Return only the stretch of the material below that begins with the line containing "MIC2 pin OUT: D4 -> D5" and ends with the line containing "RFID pin SS: 13 -> SDA", exactly; both of those lines belong to it.

____ RECORDS TO PROCESS

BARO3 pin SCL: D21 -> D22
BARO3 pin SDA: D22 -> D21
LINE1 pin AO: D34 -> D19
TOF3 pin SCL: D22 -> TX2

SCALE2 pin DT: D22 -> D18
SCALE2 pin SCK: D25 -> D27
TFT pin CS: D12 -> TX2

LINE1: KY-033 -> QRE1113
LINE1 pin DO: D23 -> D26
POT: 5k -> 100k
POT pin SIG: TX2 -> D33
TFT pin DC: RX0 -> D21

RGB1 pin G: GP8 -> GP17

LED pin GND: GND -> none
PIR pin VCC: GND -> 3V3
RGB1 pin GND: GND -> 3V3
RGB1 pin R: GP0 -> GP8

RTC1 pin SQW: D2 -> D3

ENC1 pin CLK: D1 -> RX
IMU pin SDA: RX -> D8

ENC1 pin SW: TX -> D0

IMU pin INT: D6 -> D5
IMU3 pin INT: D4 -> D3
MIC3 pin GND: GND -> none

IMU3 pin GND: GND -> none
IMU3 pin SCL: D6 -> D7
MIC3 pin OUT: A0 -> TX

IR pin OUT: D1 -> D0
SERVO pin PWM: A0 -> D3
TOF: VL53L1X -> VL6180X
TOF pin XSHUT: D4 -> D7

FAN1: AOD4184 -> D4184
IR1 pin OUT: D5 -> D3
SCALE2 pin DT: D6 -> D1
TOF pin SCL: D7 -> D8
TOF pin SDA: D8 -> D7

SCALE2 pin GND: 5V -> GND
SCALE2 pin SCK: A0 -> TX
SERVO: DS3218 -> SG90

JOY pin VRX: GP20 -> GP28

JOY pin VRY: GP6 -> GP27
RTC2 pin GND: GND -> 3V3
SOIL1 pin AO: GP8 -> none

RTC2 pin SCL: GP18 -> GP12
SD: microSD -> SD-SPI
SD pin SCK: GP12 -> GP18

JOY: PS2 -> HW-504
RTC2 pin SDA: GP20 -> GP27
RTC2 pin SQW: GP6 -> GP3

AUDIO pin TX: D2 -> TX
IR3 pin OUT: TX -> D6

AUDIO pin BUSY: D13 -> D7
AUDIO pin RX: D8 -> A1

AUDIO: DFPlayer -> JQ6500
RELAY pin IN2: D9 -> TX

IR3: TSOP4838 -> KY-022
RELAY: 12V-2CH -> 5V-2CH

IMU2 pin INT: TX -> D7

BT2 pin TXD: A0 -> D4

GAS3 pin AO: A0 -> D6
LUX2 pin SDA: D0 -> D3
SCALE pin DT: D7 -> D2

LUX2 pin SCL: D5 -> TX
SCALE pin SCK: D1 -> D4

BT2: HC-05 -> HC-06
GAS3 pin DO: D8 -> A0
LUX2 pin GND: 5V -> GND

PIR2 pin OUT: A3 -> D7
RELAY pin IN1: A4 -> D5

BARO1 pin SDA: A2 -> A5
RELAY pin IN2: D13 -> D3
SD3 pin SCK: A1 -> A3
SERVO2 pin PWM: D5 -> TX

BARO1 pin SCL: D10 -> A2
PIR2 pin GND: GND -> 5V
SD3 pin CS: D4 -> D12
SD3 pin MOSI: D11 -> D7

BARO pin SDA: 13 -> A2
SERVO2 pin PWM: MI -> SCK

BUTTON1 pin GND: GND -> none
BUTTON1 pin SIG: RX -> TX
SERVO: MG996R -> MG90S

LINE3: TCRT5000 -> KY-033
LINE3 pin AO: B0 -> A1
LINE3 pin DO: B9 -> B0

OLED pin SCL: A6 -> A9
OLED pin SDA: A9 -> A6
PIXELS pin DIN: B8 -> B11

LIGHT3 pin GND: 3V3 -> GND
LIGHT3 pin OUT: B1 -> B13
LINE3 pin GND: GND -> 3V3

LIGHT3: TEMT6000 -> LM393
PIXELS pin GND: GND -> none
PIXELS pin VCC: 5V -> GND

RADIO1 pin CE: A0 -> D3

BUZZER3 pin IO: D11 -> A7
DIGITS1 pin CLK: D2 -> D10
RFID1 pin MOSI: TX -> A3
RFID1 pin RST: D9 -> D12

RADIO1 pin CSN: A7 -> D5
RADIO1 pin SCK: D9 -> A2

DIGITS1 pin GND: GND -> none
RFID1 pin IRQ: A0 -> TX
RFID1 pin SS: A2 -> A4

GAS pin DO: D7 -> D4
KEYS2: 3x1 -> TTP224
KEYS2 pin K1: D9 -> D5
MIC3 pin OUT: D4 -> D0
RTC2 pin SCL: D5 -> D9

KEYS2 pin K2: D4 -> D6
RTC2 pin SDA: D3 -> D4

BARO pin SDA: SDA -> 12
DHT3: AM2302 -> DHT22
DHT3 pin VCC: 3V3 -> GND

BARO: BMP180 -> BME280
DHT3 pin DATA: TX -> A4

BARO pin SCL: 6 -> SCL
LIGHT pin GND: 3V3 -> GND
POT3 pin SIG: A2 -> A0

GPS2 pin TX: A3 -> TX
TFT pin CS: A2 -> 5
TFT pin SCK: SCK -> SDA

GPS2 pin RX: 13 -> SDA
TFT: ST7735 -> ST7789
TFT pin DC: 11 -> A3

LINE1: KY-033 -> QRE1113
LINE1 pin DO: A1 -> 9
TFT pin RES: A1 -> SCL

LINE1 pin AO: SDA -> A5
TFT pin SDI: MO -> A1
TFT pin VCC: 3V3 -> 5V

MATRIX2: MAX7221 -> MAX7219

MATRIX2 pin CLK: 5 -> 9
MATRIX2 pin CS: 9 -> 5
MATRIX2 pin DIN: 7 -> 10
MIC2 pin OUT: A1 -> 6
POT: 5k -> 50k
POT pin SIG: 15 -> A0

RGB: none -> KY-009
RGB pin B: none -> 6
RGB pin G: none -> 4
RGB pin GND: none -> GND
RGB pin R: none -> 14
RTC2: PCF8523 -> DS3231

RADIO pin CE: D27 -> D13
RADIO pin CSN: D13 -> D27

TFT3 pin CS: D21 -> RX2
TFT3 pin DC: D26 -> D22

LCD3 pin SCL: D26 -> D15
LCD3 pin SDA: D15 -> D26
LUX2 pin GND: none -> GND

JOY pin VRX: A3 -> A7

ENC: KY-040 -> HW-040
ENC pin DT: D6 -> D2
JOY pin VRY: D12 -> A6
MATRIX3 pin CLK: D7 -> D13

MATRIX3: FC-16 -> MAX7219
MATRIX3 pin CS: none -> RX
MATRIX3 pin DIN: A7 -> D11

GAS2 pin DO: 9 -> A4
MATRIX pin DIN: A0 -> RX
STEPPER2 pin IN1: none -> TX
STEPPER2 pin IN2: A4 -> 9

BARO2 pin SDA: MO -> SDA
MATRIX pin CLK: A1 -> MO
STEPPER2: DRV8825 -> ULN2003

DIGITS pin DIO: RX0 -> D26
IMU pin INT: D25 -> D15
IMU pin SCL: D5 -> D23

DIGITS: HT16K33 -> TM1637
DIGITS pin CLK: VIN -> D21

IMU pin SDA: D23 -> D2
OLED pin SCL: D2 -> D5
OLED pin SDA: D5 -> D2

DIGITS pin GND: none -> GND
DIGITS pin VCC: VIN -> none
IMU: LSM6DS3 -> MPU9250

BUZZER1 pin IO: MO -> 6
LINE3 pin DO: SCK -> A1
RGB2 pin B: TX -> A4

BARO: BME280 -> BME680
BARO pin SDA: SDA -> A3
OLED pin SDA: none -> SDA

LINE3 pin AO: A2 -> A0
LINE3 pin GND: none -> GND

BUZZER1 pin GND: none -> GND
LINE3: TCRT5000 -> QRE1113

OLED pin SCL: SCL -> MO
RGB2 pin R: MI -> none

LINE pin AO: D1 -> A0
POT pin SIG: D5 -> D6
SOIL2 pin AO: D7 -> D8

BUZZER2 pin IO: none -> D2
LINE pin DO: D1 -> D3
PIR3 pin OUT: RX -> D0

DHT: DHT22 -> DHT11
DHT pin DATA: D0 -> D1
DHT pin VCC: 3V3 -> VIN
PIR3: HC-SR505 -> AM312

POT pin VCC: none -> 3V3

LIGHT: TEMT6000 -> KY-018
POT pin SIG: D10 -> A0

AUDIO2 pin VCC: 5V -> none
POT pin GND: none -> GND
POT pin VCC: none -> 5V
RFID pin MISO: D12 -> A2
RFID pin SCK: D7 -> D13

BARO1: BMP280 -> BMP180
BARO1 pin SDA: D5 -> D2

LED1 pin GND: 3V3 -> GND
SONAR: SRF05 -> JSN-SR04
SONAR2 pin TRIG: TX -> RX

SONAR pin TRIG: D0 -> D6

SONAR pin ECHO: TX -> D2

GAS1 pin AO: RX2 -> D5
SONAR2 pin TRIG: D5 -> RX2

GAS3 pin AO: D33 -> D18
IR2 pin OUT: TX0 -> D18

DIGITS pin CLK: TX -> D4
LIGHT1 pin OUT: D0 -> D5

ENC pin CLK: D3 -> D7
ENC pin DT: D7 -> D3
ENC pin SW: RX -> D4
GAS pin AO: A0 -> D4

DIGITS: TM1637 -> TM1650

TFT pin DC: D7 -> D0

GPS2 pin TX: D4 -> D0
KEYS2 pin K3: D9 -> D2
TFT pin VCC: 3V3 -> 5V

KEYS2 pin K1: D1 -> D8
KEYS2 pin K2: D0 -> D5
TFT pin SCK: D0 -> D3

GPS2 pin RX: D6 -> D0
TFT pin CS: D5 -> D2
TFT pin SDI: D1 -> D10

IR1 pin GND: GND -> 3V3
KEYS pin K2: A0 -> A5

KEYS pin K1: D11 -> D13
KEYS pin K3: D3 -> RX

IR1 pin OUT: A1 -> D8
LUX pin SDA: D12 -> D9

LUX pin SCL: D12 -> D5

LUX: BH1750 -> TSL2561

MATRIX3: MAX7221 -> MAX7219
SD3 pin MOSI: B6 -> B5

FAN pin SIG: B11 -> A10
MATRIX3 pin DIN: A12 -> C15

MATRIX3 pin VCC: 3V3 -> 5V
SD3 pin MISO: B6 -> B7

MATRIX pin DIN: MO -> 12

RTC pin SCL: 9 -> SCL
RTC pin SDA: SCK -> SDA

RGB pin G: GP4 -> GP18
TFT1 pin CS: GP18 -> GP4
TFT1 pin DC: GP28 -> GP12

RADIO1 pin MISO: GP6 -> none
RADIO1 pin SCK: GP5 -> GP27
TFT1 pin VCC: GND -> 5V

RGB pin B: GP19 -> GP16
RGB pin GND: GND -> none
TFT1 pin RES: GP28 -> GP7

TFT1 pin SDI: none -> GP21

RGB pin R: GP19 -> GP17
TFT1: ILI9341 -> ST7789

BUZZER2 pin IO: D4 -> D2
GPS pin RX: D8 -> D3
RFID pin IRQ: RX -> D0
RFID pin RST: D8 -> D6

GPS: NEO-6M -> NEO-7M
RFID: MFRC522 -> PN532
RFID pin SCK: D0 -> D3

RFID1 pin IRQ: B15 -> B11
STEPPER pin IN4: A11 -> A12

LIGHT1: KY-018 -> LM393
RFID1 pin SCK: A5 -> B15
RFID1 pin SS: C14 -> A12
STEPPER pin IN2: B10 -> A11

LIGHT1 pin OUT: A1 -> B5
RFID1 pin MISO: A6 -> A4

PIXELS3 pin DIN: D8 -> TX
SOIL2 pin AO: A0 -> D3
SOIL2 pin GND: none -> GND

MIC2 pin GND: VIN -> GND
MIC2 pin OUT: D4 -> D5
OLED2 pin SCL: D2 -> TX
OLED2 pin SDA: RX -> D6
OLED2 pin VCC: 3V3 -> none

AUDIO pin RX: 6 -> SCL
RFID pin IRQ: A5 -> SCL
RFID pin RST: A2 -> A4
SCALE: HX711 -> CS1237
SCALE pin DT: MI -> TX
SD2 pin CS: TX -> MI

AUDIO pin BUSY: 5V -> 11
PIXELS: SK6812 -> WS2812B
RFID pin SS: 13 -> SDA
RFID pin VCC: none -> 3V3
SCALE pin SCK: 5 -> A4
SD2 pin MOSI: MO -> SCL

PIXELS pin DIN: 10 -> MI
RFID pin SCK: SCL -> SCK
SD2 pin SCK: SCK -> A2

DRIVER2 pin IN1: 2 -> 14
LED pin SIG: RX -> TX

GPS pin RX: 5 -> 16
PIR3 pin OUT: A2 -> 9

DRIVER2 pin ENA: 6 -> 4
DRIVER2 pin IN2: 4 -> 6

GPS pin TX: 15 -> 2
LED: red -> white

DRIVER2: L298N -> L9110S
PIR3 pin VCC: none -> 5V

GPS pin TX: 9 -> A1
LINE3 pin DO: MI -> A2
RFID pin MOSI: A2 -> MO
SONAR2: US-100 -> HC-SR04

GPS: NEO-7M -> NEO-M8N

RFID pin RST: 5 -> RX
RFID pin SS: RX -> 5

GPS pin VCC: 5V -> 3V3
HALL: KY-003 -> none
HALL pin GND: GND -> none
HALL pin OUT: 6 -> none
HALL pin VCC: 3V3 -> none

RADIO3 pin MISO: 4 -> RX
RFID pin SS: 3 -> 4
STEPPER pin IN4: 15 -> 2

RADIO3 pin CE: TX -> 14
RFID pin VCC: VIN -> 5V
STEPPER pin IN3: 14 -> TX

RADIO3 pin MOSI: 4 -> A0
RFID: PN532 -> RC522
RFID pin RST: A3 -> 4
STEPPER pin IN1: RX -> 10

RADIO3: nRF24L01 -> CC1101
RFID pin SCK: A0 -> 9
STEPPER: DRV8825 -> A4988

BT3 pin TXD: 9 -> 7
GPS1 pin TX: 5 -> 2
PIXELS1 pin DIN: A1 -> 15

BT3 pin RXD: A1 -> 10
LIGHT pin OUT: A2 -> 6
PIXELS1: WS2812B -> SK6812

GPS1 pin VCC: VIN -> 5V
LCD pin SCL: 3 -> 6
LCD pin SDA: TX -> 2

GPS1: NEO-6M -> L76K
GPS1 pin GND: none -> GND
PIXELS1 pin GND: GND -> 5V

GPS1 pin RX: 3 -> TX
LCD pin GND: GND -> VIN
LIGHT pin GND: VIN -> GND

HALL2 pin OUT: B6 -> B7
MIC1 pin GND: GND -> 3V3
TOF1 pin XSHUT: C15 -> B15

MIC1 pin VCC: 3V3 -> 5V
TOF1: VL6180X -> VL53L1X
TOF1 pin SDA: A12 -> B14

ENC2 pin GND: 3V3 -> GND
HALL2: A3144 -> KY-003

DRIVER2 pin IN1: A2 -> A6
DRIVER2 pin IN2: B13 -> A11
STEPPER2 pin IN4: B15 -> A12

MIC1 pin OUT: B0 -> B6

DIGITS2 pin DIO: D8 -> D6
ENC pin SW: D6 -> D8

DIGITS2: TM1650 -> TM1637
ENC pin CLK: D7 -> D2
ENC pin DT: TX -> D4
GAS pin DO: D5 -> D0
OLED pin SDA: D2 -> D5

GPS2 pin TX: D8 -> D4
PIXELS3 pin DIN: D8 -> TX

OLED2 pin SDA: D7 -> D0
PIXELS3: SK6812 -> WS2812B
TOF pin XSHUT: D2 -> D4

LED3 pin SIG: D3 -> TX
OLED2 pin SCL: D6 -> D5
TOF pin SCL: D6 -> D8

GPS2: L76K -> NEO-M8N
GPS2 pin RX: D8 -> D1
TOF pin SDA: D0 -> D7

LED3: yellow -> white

________

FINISHED TASK →
MIC2 pin OUT: D4 -> D5
OLED2 pin SCL: D2 -> TX
OLED2 pin SDA: RX -> D6
OLED2 pin VCC: 3V3 -> none

AUDIO pin RX: 6 -> SCL
RFID pin IRQ: A5 -> SCL
RFID pin RST: A2 -> A4
SCALE: HX711 -> CS1237
SCALE pin DT: MI -> TX
SD2 pin CS: TX -> MI

AUDIO pin BUSY: 5V -> 11
PIXELS: SK6812 -> WS2812B
RFID pin SS: 13 -> SDA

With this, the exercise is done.